▸ **Data excerpts**:
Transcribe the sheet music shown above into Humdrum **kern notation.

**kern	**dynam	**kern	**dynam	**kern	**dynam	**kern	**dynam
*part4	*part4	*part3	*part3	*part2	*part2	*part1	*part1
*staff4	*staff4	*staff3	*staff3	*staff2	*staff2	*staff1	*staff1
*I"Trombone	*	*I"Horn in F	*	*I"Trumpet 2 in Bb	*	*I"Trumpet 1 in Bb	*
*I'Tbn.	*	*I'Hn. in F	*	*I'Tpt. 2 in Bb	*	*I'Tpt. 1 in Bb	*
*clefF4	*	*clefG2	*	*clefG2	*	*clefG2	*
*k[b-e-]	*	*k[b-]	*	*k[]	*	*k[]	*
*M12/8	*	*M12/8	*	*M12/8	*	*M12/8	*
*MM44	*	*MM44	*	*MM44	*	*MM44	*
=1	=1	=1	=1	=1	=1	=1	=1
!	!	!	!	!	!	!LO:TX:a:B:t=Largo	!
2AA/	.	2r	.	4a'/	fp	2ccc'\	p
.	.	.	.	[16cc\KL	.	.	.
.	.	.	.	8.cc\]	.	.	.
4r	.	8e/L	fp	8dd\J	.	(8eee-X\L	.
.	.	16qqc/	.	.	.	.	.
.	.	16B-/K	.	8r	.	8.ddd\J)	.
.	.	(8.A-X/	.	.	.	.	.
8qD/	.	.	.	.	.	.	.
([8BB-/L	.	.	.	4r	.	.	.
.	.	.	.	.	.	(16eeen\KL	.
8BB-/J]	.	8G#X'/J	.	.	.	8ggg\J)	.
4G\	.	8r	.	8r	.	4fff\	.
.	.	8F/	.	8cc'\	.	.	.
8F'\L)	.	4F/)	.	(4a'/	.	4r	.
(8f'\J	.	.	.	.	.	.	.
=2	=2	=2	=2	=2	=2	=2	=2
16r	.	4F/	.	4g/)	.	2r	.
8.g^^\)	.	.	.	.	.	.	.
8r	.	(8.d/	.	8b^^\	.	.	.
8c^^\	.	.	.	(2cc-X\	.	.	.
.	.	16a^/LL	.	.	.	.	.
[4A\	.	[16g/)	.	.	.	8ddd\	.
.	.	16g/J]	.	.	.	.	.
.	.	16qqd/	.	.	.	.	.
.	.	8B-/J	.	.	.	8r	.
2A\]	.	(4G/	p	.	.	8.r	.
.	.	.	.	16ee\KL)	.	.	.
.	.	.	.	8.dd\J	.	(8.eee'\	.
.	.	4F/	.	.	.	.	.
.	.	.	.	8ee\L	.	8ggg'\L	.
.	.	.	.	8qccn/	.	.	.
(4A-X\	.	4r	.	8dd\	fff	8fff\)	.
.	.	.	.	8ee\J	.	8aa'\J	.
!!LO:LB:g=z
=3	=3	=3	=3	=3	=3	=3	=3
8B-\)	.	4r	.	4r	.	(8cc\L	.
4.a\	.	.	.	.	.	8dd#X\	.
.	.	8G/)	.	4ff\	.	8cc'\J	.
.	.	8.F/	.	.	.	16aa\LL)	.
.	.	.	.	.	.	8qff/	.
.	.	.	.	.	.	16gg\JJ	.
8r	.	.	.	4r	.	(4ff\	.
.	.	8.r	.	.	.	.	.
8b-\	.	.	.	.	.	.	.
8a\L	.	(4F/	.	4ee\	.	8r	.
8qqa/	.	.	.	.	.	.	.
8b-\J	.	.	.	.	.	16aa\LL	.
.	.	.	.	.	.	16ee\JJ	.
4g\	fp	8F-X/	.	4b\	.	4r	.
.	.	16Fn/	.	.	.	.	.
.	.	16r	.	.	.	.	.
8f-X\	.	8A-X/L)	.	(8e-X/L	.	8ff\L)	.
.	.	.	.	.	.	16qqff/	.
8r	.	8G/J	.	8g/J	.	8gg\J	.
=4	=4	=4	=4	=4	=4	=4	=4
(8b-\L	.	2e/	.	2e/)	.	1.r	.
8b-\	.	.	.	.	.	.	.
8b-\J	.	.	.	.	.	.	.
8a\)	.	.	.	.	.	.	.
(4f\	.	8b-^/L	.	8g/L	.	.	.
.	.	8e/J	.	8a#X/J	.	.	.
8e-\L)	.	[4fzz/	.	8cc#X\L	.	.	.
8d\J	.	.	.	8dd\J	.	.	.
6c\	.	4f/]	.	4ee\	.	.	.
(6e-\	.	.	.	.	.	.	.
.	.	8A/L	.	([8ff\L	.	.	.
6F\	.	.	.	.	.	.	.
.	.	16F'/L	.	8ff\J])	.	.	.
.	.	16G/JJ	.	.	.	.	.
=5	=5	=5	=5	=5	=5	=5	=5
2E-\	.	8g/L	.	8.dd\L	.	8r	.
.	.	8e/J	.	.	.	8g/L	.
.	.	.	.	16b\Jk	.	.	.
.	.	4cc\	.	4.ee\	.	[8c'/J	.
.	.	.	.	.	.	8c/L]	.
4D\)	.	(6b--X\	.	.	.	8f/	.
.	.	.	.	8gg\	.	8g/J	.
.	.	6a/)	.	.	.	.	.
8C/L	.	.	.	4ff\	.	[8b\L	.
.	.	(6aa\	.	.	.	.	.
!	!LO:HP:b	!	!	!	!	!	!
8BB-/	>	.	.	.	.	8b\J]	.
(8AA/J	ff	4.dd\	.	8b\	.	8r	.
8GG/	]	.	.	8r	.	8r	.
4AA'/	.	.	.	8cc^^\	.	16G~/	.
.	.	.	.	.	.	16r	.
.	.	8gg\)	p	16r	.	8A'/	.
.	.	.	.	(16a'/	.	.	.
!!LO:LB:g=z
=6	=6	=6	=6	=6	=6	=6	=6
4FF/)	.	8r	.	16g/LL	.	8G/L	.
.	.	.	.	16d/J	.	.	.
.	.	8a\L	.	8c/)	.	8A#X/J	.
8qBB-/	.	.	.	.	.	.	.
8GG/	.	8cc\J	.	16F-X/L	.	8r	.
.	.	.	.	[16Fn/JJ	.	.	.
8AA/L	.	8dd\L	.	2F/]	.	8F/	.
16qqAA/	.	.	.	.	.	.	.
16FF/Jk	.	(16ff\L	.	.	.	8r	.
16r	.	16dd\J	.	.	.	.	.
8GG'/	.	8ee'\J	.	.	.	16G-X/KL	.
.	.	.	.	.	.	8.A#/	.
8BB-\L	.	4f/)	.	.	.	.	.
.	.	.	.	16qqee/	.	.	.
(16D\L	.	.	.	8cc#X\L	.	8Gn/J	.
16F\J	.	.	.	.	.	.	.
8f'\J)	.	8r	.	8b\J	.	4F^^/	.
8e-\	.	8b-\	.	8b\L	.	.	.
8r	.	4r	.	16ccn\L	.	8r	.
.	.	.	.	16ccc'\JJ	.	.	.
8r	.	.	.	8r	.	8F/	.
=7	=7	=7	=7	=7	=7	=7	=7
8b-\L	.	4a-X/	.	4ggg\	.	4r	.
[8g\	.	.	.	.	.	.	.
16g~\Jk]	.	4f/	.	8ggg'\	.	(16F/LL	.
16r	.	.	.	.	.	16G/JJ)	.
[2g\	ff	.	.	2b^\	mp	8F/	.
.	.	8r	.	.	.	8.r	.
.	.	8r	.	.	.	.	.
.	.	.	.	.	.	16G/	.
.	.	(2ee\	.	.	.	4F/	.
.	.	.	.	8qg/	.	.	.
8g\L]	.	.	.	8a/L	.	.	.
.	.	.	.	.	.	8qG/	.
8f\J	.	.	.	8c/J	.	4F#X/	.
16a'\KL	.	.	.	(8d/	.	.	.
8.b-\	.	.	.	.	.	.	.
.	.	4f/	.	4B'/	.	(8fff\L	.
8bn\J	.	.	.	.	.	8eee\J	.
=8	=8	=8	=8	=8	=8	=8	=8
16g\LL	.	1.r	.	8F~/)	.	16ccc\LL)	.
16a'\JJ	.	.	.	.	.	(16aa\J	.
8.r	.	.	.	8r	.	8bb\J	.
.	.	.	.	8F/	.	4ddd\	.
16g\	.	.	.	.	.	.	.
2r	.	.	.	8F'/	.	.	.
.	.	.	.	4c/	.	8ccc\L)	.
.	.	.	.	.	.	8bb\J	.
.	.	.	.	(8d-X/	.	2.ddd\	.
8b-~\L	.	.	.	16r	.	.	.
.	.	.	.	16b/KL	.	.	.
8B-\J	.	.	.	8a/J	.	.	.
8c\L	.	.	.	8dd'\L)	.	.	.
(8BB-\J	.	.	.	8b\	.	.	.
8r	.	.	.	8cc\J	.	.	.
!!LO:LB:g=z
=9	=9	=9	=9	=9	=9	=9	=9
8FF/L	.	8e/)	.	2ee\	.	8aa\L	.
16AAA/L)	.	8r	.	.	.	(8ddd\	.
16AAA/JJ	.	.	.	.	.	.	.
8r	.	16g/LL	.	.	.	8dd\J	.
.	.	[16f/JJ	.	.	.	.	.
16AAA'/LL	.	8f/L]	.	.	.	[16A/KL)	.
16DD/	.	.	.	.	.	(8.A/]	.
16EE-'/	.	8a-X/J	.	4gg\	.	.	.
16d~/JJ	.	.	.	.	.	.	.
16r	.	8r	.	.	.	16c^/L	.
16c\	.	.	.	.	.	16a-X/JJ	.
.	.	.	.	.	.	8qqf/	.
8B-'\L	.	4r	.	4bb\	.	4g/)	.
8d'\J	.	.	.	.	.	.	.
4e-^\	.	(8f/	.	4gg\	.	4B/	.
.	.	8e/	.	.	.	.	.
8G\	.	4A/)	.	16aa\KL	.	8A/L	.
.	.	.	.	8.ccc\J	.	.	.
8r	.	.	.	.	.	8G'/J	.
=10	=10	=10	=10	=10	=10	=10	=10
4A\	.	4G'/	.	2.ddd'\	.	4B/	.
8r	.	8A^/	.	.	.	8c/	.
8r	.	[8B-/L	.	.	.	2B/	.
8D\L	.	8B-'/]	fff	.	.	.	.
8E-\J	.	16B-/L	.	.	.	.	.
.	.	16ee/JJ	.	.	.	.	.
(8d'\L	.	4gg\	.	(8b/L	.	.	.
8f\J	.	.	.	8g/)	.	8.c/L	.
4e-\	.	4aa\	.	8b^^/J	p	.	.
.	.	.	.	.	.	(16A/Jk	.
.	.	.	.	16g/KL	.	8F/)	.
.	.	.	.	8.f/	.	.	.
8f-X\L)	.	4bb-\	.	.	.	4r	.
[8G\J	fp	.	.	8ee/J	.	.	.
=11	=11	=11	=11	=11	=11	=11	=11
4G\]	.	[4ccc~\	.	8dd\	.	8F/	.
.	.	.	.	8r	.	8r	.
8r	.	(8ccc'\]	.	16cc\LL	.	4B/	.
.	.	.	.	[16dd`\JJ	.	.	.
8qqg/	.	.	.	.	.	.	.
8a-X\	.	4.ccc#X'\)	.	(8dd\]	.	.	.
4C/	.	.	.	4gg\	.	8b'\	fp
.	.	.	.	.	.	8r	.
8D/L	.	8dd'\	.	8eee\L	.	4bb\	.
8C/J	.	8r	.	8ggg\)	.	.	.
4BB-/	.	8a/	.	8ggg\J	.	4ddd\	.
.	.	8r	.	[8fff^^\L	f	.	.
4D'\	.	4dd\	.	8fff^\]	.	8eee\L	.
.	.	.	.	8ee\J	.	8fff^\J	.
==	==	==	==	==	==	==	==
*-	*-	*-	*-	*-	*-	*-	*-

▸ **The exercise**: Pull out every line of the material above that contains the string "kern", and copy each one in full.

▸ **Answer below**:
Transcribe the sheet music shown above into Humdrum **kern notation.
**kern	**dynam	**kern	**dynam	**kern	**dynam	**kern	**dynam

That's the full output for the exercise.